### Work task
Images excepted, the data below must be repeated exactly.
START Input data
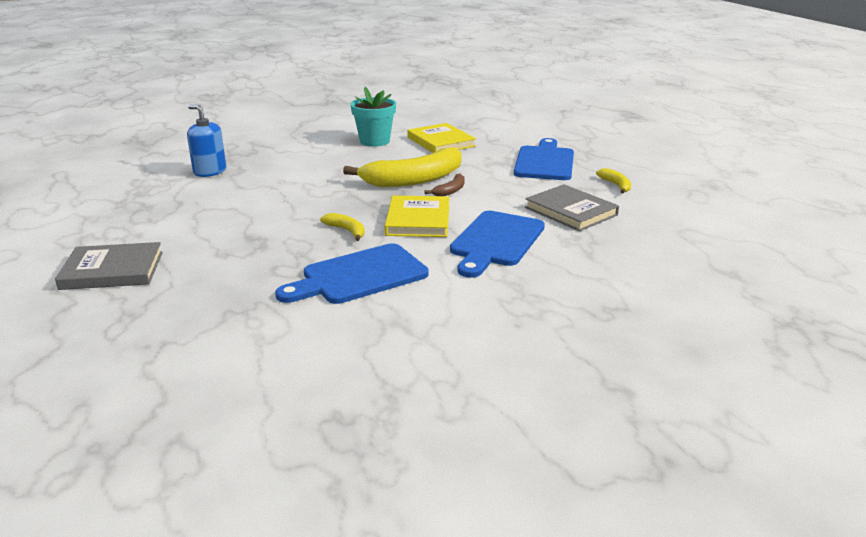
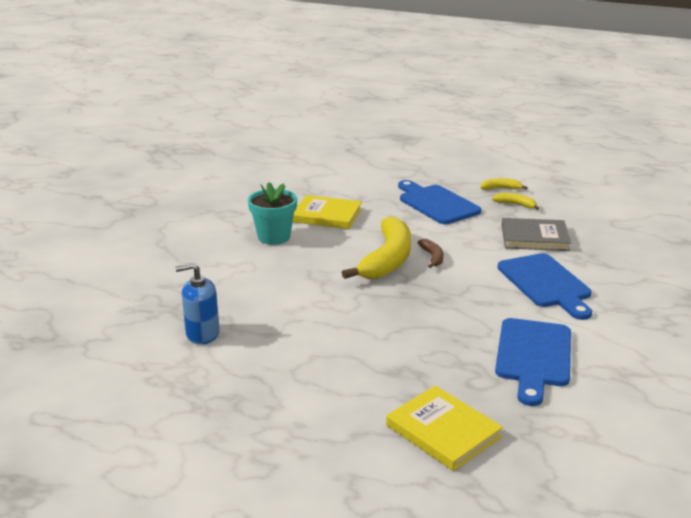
camera: 45 degrees left, 0 degrees up
(112, 270) = (364, 465): grey book -> none
(346, 231) = (444, 327): yellow banana -> yellow banana (500, 188)
(418, 220) = (468, 292): yellow book -> yellow book (443, 431)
END Input data
### Written response
camera: 45 degrees left, 0 degrees up
(112, 270) = (364, 465): grey book -> none
(346, 231) = (444, 327): yellow banana -> yellow banana (500, 188)
(418, 220) = (468, 292): yellow book -> yellow book (443, 431)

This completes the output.